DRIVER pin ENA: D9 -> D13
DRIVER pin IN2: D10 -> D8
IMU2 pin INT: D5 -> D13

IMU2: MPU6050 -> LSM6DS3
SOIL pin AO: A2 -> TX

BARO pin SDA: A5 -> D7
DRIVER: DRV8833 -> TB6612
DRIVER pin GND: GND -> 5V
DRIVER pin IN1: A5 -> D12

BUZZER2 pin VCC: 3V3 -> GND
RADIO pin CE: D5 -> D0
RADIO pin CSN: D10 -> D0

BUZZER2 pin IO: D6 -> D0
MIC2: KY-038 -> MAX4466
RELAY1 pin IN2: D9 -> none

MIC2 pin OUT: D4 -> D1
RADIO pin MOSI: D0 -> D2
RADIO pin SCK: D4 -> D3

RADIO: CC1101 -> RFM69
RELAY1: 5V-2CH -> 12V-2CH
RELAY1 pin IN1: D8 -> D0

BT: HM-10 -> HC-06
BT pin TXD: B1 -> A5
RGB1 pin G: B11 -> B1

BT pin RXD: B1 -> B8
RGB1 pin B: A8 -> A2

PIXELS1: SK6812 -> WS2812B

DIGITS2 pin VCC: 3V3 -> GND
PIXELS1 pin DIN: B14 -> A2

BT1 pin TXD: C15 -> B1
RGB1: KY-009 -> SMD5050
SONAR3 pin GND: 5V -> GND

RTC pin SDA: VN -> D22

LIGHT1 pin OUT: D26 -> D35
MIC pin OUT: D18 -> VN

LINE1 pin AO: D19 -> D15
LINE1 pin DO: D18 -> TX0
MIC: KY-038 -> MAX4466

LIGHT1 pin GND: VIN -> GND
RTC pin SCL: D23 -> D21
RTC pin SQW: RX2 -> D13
====
Look above for lines with the word "RADIO" and copy them all.

RADIO pin CE: D5 -> D0
RADIO pin CSN: D10 -> D0
RADIO pin MOSI: D0 -> D2
RADIO pin SCK: D4 -> D3
RADIO: CC1101 -> RFM69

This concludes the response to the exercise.